-------- Data

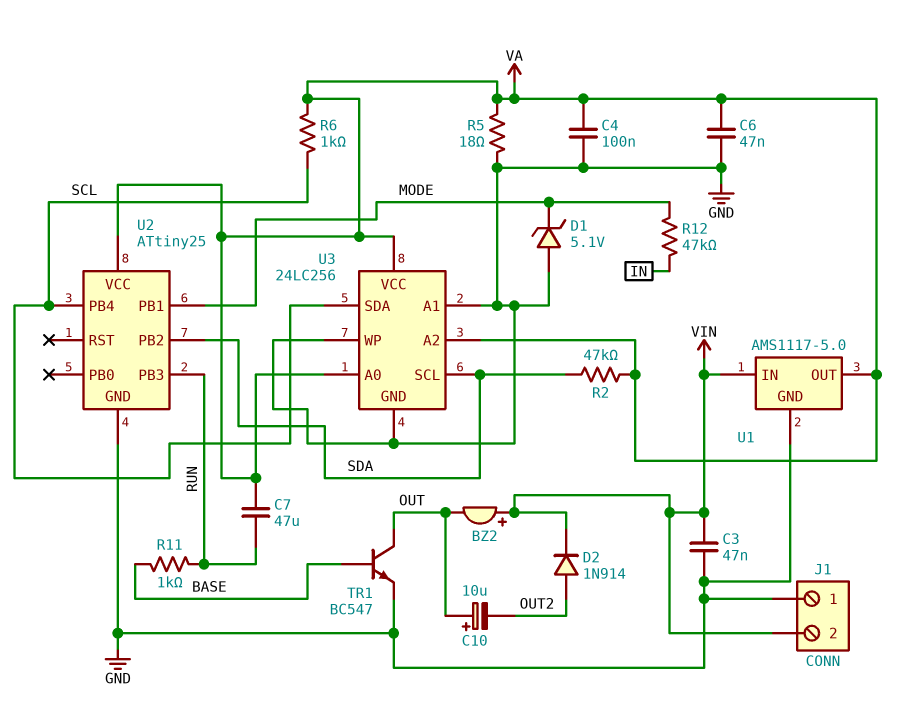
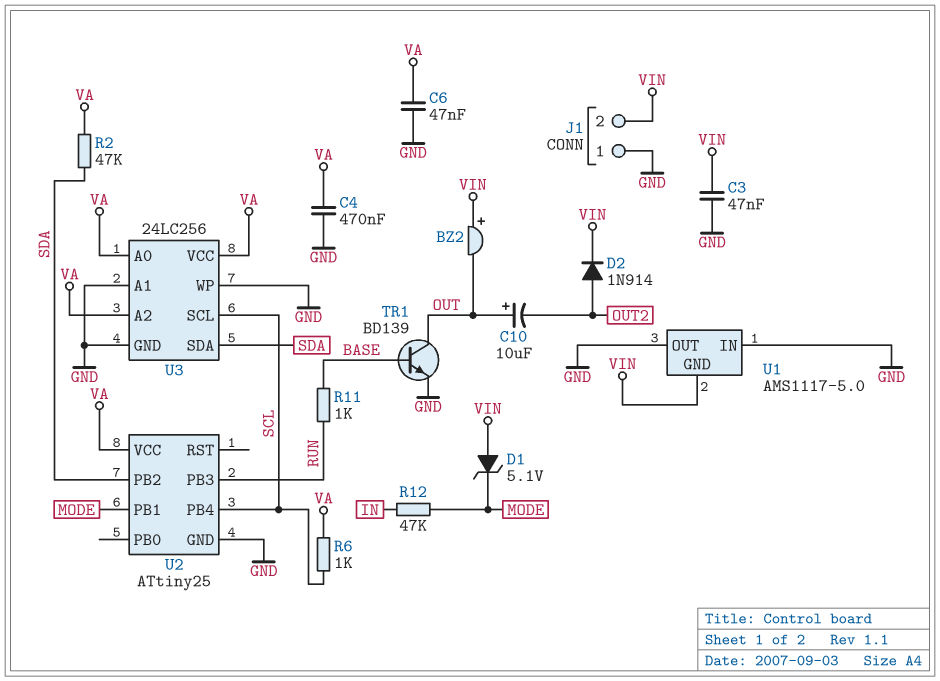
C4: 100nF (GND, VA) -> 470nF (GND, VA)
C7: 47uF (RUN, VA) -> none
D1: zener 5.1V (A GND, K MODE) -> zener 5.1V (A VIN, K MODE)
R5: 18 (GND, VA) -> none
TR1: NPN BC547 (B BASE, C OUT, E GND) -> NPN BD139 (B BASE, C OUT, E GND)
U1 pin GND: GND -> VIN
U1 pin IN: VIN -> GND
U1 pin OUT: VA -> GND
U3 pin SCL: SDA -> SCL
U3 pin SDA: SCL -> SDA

----------------

Start at the line with "C7: 47uF (RUN, VA) -> none" and stop at the end of the records. Write those lines out exactly and add nothing.

Result
C7: 47uF (RUN, VA) -> none
D1: zener 5.1V (A GND, K MODE) -> zener 5.1V (A VIN, K MODE)
R5: 18 (GND, VA) -> none
TR1: NPN BC547 (B BASE, C OUT, E GND) -> NPN BD139 (B BASE, C OUT, E GND)
U1 pin GND: GND -> VIN
U1 pin IN: VIN -> GND
U1 pin OUT: VA -> GND
U3 pin SCL: SDA -> SCL
U3 pin SDA: SCL -> SDA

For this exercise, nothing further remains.